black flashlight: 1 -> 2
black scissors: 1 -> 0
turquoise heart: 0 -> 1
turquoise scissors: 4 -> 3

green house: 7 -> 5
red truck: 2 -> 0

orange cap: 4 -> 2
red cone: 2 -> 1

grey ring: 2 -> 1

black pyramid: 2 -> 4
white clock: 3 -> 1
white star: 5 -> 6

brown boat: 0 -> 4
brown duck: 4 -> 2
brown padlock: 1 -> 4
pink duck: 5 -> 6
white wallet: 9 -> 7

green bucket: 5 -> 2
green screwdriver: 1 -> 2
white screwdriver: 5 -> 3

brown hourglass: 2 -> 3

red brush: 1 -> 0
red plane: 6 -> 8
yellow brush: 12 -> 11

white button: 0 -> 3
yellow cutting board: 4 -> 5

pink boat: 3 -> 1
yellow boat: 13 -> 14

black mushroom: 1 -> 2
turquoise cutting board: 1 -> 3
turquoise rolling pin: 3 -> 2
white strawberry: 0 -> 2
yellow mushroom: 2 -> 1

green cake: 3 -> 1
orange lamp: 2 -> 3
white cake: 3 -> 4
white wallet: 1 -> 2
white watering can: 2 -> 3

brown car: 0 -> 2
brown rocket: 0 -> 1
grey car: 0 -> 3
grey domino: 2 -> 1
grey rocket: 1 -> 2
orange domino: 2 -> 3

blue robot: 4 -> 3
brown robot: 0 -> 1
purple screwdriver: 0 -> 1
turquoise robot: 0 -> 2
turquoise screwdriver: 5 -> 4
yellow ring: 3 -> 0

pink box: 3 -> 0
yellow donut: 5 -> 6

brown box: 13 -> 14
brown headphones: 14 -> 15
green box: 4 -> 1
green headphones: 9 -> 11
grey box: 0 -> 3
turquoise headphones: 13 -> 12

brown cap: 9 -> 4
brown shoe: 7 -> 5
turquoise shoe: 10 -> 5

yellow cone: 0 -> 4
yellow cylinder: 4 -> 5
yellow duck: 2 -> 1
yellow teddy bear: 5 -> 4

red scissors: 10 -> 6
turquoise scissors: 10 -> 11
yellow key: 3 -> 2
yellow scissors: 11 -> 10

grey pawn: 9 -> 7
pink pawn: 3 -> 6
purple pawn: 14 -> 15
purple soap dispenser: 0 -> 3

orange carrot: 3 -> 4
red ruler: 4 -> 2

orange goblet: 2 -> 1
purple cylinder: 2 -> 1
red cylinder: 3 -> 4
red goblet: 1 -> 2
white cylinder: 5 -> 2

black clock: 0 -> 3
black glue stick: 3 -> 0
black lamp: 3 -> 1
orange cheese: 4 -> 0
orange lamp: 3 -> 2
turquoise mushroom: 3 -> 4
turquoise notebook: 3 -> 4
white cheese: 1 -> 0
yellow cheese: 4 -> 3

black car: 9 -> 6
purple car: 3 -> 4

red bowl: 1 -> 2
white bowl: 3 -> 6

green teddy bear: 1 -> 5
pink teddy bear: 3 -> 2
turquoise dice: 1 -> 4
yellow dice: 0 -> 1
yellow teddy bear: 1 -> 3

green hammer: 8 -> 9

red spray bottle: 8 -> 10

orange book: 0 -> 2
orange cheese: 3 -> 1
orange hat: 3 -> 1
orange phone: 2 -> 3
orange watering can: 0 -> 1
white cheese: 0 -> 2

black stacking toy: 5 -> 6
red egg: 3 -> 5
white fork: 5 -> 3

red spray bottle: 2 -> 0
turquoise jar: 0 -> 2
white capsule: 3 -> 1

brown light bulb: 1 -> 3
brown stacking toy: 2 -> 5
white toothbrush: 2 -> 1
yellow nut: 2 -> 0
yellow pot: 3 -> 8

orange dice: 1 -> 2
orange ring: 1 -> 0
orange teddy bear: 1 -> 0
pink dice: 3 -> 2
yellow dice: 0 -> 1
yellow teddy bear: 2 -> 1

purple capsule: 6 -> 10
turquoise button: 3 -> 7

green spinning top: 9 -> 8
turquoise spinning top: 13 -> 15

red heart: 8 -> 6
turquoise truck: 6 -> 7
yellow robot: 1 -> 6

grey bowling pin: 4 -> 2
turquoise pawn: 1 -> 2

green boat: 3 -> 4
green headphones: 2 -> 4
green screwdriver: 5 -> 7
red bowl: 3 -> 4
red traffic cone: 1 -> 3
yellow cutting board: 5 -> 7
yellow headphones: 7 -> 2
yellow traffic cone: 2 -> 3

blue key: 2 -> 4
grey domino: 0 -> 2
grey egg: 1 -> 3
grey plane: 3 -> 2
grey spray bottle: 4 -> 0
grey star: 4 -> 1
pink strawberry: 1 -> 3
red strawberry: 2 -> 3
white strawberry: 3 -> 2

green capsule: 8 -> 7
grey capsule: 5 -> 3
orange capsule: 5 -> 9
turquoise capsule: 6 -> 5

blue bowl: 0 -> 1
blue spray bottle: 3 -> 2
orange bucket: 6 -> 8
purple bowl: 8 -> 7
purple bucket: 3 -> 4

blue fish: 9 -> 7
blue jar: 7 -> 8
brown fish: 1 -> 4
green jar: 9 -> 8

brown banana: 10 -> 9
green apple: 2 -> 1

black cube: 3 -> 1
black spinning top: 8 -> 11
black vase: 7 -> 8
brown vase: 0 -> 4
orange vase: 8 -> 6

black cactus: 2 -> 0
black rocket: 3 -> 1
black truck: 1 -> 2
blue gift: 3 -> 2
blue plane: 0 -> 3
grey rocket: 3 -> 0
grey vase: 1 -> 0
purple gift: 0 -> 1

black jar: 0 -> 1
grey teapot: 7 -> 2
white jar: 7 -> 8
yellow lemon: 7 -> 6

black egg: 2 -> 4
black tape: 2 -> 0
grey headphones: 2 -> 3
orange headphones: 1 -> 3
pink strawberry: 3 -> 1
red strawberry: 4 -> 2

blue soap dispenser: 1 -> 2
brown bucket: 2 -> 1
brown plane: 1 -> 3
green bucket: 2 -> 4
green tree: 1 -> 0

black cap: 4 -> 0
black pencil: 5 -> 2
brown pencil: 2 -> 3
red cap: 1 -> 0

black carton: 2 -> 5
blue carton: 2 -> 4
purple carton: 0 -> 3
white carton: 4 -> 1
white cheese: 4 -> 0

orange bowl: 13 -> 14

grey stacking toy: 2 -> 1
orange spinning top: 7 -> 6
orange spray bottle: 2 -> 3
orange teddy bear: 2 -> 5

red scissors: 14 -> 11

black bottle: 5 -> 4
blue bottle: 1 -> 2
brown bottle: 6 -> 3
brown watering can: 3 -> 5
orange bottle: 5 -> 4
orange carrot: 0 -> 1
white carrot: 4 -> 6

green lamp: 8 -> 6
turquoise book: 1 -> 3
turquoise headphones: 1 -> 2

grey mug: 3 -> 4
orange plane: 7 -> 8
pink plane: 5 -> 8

-*-*-

> [Problem statement] Please show, exactly as written, every line above that contains the word "vase".

> [Response]
black vase: 7 -> 8
brown vase: 0 -> 4
orange vase: 8 -> 6
grey vase: 1 -> 0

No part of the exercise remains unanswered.